━━ Data in this exercise
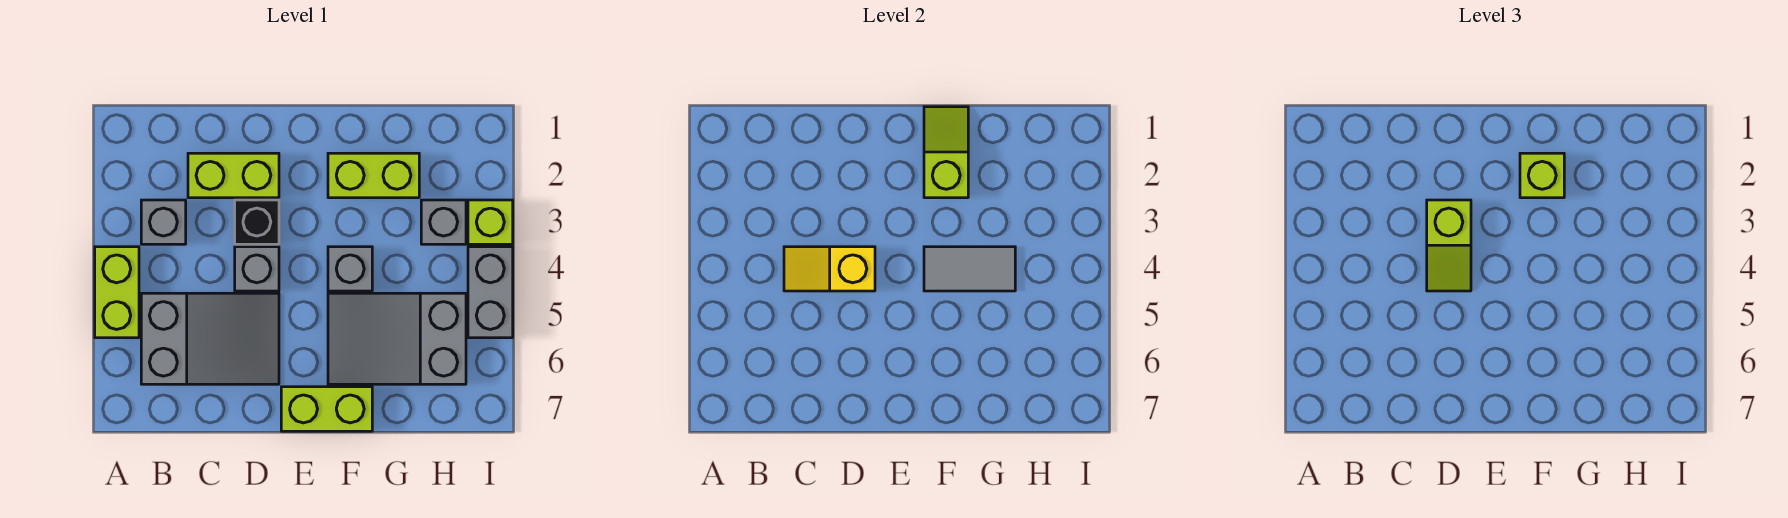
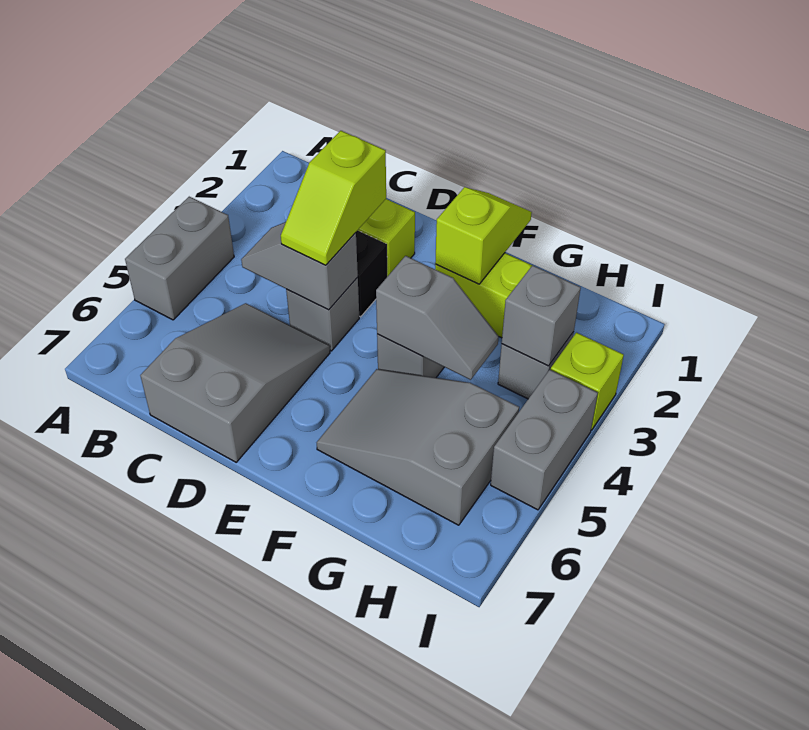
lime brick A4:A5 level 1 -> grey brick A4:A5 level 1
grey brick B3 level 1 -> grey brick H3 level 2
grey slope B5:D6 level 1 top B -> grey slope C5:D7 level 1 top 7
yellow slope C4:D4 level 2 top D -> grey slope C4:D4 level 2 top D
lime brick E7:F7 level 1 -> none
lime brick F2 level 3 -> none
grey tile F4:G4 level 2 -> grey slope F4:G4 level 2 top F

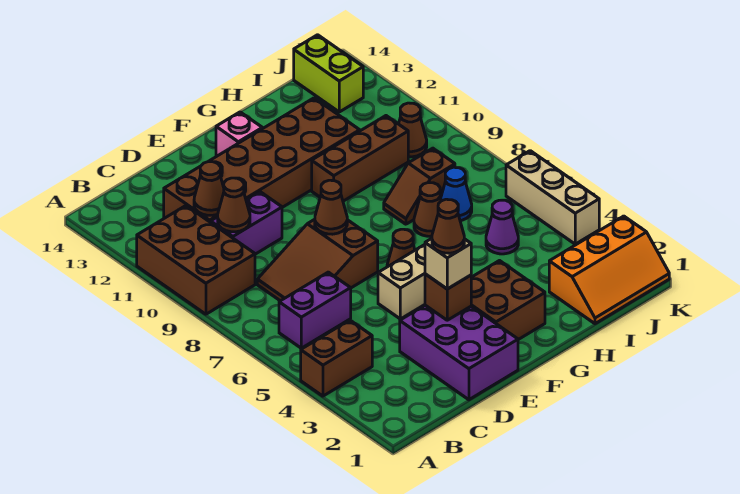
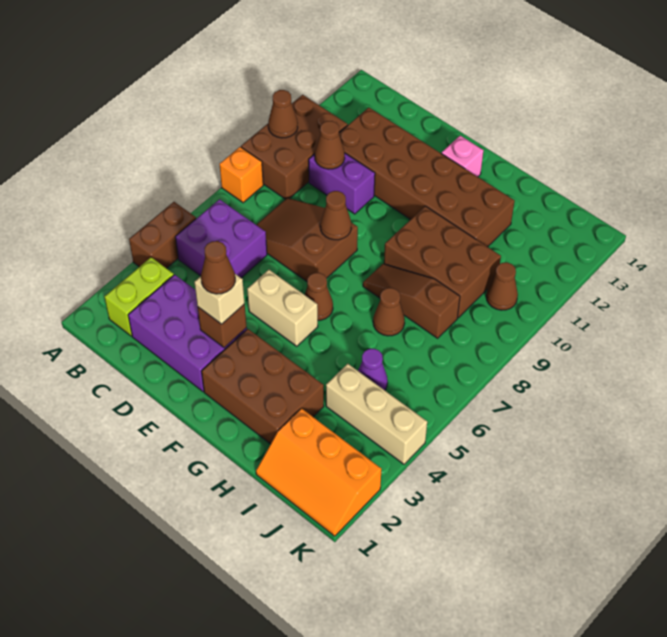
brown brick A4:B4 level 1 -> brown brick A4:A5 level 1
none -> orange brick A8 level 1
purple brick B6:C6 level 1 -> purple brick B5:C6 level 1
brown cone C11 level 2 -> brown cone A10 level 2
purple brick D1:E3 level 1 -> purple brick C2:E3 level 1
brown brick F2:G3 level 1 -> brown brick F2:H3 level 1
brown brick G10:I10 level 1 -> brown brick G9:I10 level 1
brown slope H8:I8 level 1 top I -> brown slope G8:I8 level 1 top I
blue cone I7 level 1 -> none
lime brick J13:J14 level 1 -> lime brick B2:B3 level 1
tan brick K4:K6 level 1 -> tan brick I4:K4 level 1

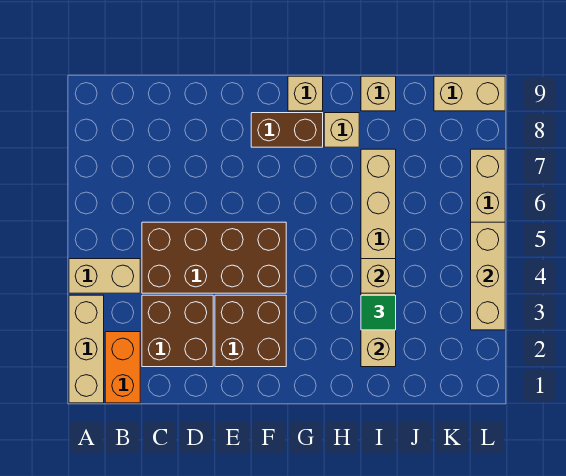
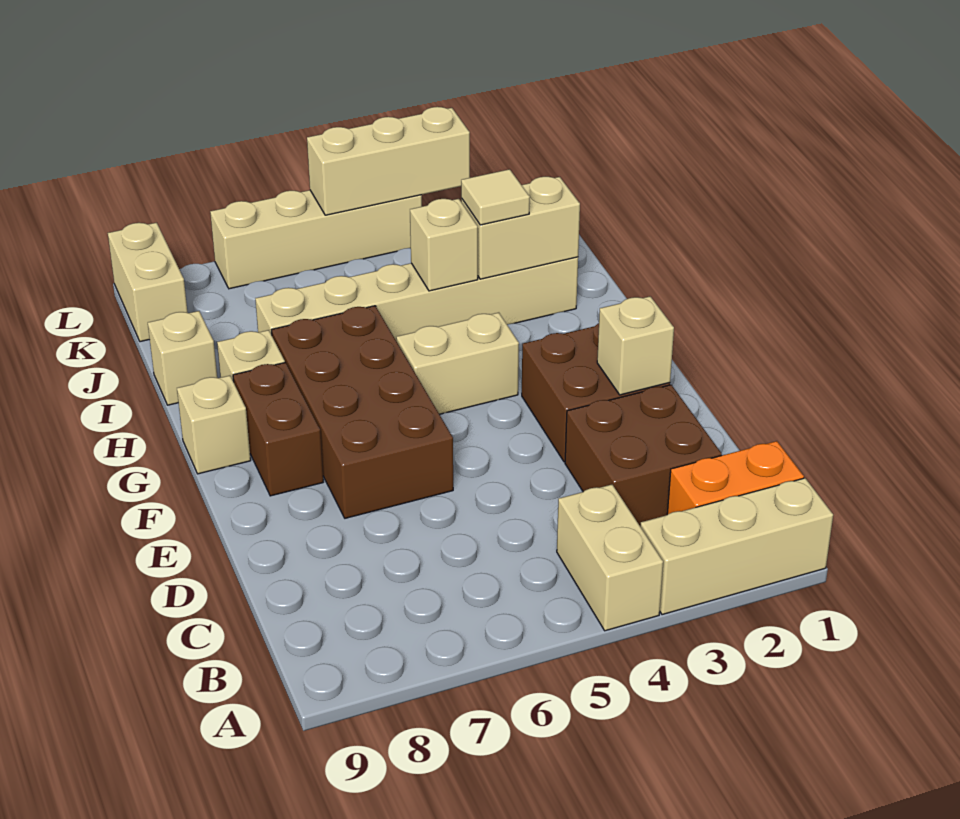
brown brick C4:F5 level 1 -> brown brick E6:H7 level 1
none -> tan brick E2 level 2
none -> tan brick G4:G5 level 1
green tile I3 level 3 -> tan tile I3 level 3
━━━━
━━ Data in this exercise
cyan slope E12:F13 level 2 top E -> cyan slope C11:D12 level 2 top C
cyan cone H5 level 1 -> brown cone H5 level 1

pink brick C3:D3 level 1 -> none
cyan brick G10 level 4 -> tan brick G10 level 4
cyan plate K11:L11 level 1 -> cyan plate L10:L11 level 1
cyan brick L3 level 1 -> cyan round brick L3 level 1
━━━━
━━ Data in this exercise
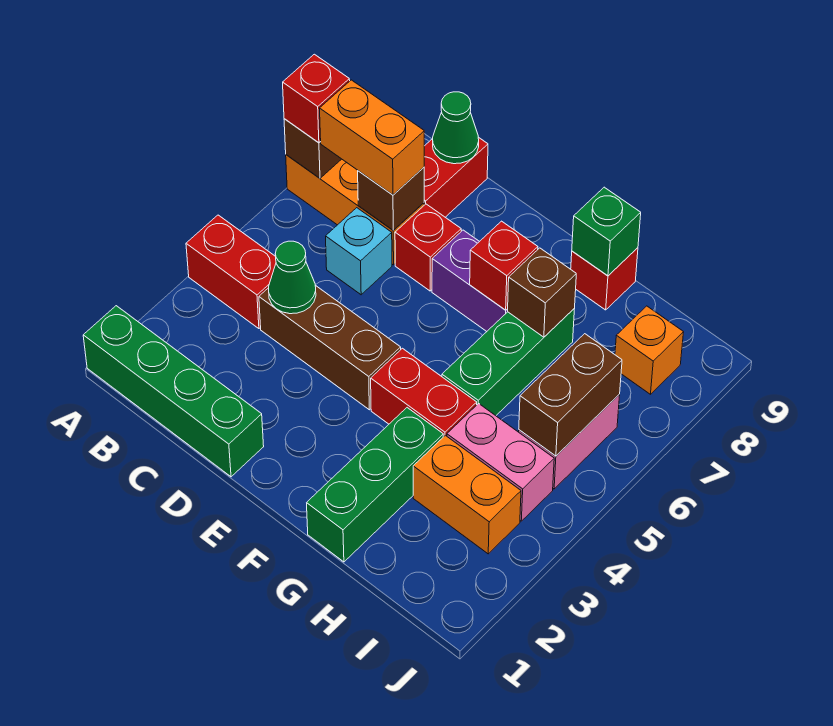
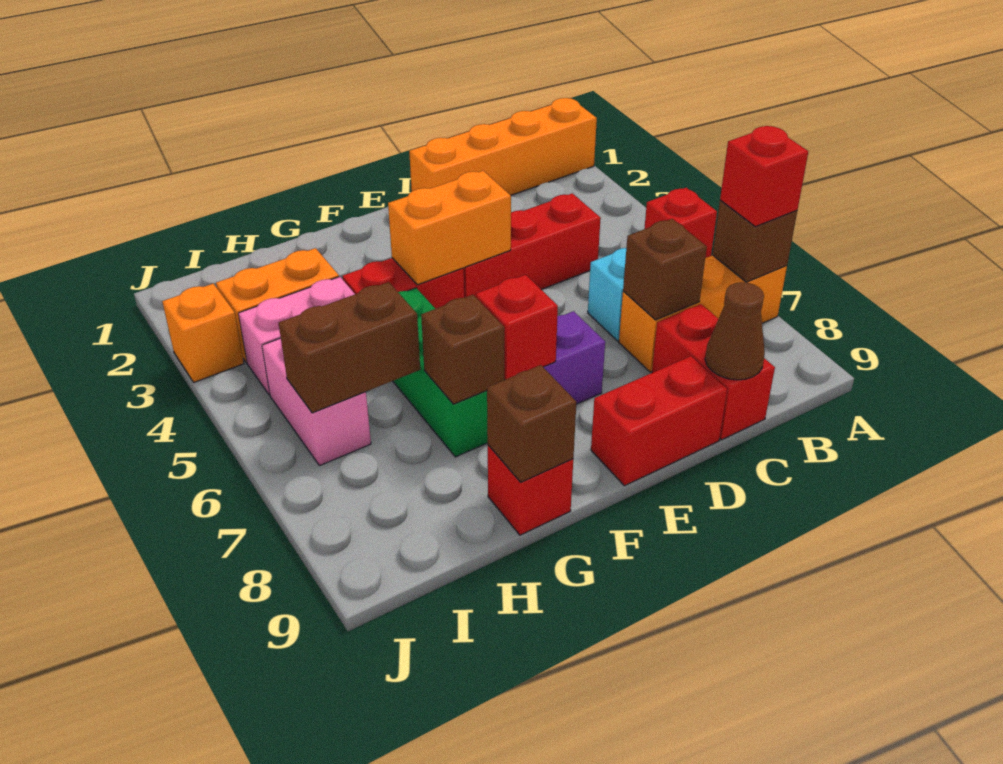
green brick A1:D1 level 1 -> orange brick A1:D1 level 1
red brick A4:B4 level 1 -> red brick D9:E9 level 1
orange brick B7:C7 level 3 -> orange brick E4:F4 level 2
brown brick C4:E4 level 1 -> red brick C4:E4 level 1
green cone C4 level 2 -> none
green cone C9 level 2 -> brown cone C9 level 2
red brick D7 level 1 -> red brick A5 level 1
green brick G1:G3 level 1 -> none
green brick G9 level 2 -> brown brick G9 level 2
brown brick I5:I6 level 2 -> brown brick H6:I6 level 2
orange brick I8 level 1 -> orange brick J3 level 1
━━━━
Set down exactly the lines of the data above, beginning with the line that has "brown brick C4:F5" and ending with the line that has "green tile I3 level 3 -> tan tile I3 level 3", and no others.

brown brick C4:F5 level 1 -> brown brick E6:H7 level 1
none -> tan brick E2 level 2
none -> tan brick G4:G5 level 1
green tile I3 level 3 -> tan tile I3 level 3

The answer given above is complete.